Content revision data

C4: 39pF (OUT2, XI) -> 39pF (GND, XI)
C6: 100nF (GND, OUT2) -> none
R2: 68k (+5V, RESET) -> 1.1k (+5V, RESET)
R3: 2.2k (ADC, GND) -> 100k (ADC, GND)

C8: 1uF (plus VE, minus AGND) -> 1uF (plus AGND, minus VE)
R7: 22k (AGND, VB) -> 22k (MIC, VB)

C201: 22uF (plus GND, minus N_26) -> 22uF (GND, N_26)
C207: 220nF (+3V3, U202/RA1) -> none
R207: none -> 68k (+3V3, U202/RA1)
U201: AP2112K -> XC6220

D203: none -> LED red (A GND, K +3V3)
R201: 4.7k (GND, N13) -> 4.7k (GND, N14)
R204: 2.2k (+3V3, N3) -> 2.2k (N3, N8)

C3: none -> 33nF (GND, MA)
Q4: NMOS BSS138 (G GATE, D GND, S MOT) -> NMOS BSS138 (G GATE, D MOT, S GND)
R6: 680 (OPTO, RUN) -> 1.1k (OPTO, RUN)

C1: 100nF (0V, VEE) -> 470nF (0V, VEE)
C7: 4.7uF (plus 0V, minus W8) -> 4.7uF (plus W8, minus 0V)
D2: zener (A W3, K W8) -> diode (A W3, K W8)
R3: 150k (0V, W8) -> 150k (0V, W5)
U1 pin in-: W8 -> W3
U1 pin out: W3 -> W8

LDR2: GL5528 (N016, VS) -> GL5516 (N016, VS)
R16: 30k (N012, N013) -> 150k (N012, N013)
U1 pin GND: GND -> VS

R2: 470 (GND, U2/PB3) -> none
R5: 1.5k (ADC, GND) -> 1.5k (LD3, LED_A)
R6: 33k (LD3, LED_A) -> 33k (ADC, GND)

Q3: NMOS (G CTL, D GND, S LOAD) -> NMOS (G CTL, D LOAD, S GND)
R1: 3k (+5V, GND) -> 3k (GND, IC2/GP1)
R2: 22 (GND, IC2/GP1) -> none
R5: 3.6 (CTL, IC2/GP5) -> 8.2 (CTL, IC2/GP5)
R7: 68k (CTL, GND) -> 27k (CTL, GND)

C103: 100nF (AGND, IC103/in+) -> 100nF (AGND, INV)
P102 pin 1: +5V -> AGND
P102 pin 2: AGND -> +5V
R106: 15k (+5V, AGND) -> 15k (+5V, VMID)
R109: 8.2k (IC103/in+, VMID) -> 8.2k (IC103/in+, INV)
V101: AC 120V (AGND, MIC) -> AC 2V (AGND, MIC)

EXERCISE DIRECTIONS
An exact copy of the data, with every line intact, is the required answer.

RESULT FOR THIS EXERCISE
C4: 39pF (OUT2, XI) -> 39pF (GND, XI)
C6: 100nF (GND, OUT2) -> none
R2: 68k (+5V, RESET) -> 1.1k (+5V, RESET)
R3: 2.2k (ADC, GND) -> 100k (ADC, GND)

C8: 1uF (plus VE, minus AGND) -> 1uF (plus AGND, minus VE)
R7: 22k (AGND, VB) -> 22k (MIC, VB)

C201: 22uF (plus GND, minus N_26) -> 22uF (GND, N_26)
C207: 220nF (+3V3, U202/RA1) -> none
R207: none -> 68k (+3V3, U202/RA1)
U201: AP2112K -> XC6220

D203: none -> LED red (A GND, K +3V3)
R201: 4.7k (GND, N13) -> 4.7k (GND, N14)
R204: 2.2k (+3V3, N3) -> 2.2k (N3, N8)

C3: none -> 33nF (GND, MA)
Q4: NMOS BSS138 (G GATE, D GND, S MOT) -> NMOS BSS138 (G GATE, D MOT, S GND)
R6: 680 (OPTO, RUN) -> 1.1k (OPTO, RUN)

C1: 100nF (0V, VEE) -> 470nF (0V, VEE)
C7: 4.7uF (plus 0V, minus W8) -> 4.7uF (plus W8, minus 0V)
D2: zener (A W3, K W8) -> diode (A W3, K W8)
R3: 150k (0V, W8) -> 150k (0V, W5)
U1 pin in-: W8 -> W3
U1 pin out: W3 -> W8

LDR2: GL5528 (N016, VS) -> GL5516 (N016, VS)
R16: 30k (N012, N013) -> 150k (N012, N013)
U1 pin GND: GND -> VS

R2: 470 (GND, U2/PB3) -> none
R5: 1.5k (ADC, GND) -> 1.5k (LD3, LED_A)
R6: 33k (LD3, LED_A) -> 33k (ADC, GND)

Q3: NMOS (G CTL, D GND, S LOAD) -> NMOS (G CTL, D LOAD, S GND)
R1: 3k (+5V, GND) -> 3k (GND, IC2/GP1)
R2: 22 (GND, IC2/GP1) -> none
R5: 3.6 (CTL, IC2/GP5) -> 8.2 (CTL, IC2/GP5)
R7: 68k (CTL, GND) -> 27k (CTL, GND)

C103: 100nF (AGND, IC103/in+) -> 100nF (AGND, INV)
P102 pin 1: +5V -> AGND
P102 pin 2: AGND -> +5V
R106: 15k (+5V, AGND) -> 15k (+5V, VMID)
R109: 8.2k (IC103/in+, VMID) -> 8.2k (IC103/in+, INV)
V101: AC 120V (AGND, MIC) -> AC 2V (AGND, MIC)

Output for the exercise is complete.